Output range, inclusive: from the line containing "blue arrow: (110, 261)" to the line containing "red cross: (523, 261)". Restate those lines from the data below word for word and only those.

[Supplied records Boundary: Start]

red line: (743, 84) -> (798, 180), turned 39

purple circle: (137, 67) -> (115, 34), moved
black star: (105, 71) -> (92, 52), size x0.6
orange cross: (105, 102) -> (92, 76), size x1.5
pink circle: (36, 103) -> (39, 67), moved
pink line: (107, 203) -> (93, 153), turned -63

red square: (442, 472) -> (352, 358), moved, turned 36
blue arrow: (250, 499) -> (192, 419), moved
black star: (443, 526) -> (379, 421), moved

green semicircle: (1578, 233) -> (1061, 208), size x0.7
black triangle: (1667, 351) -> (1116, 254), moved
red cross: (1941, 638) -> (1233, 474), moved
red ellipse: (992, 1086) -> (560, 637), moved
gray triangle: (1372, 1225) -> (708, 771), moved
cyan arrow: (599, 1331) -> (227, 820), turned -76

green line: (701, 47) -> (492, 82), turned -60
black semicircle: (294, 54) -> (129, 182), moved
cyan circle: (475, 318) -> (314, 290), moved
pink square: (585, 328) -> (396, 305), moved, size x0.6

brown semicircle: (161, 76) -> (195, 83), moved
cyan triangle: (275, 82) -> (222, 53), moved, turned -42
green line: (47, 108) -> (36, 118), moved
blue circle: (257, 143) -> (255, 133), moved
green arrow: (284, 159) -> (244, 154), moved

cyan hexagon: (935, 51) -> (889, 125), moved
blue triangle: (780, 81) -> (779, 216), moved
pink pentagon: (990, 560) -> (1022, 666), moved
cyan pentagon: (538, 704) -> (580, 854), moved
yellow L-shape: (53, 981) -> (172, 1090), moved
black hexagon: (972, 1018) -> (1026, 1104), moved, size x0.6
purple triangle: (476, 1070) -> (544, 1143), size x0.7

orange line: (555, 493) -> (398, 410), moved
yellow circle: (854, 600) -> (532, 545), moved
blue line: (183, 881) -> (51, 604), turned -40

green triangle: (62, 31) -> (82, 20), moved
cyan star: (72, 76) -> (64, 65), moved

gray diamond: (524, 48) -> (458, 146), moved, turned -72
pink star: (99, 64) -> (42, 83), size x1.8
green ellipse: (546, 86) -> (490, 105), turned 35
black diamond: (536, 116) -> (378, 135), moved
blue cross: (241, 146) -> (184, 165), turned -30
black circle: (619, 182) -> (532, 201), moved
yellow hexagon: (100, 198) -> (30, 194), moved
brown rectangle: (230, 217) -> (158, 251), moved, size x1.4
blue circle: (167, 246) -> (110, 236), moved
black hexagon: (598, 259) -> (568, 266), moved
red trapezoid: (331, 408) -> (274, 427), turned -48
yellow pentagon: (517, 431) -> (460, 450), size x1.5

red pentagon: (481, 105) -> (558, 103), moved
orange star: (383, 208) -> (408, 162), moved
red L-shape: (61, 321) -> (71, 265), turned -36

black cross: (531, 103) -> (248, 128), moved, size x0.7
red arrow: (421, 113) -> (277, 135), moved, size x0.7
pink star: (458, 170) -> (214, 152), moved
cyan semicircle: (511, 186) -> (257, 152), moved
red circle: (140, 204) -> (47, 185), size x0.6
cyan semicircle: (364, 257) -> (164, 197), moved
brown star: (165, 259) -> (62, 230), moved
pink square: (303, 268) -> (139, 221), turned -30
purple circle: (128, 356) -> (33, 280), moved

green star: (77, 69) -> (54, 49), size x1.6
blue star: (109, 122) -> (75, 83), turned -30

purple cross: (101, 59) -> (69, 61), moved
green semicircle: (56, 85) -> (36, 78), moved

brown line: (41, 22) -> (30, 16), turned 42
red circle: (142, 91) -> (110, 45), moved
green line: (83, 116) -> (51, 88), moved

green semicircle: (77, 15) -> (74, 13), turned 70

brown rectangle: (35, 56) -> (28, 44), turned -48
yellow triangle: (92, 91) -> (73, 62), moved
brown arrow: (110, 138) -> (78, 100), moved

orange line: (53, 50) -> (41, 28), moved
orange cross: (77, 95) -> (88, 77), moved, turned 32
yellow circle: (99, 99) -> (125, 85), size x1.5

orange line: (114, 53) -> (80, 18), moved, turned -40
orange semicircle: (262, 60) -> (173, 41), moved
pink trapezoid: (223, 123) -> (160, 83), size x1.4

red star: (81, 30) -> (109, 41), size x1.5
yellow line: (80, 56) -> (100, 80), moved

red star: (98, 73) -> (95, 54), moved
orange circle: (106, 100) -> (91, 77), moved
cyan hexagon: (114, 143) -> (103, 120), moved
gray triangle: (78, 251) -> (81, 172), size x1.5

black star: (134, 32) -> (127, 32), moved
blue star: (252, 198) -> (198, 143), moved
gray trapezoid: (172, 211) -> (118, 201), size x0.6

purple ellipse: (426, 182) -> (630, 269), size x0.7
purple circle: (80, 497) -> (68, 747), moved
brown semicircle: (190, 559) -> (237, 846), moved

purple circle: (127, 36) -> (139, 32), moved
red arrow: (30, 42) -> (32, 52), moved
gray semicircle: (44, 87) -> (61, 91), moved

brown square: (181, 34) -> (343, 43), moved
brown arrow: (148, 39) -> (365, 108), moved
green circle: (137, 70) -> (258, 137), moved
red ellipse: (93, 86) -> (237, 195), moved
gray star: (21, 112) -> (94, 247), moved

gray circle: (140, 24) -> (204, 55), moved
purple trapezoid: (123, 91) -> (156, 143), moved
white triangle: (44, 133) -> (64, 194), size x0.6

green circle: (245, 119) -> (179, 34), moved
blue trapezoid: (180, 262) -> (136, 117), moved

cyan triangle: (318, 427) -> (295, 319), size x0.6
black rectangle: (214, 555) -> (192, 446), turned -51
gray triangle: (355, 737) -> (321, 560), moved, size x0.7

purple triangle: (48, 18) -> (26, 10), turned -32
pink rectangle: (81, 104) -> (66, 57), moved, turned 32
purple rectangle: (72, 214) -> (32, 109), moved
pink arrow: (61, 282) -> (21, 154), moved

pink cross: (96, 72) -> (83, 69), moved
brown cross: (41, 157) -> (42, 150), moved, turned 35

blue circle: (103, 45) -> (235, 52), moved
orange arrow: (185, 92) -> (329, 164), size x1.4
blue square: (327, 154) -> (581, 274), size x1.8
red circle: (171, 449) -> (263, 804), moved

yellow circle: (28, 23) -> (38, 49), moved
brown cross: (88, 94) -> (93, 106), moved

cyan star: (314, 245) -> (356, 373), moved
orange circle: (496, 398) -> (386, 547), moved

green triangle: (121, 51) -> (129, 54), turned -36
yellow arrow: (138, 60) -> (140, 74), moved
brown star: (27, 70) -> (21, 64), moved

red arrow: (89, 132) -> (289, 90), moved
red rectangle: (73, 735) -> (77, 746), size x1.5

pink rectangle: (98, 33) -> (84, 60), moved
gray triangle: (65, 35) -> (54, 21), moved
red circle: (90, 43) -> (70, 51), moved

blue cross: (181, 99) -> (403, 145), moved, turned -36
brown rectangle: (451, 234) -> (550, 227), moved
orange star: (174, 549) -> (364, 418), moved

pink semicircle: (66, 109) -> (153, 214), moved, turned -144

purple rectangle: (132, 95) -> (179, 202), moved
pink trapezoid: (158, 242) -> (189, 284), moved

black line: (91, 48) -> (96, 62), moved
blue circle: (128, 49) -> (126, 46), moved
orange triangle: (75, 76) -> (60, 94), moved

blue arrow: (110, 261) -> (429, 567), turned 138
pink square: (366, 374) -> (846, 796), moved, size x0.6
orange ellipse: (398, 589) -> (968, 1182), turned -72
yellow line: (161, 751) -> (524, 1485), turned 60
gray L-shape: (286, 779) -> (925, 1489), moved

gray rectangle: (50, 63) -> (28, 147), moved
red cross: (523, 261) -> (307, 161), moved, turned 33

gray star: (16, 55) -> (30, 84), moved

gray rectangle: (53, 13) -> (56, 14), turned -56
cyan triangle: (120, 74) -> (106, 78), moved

[Supplied records Boundary: End]

**Answer**:
blue arrow: (110, 261) -> (429, 567), turned 138
pink square: (366, 374) -> (846, 796), moved, size x0.6
orange ellipse: (398, 589) -> (968, 1182), turned -72
yellow line: (161, 751) -> (524, 1485), turned 60
gray L-shape: (286, 779) -> (925, 1489), moved

gray rectangle: (50, 63) -> (28, 147), moved
red cross: (523, 261) -> (307, 161), moved, turned 33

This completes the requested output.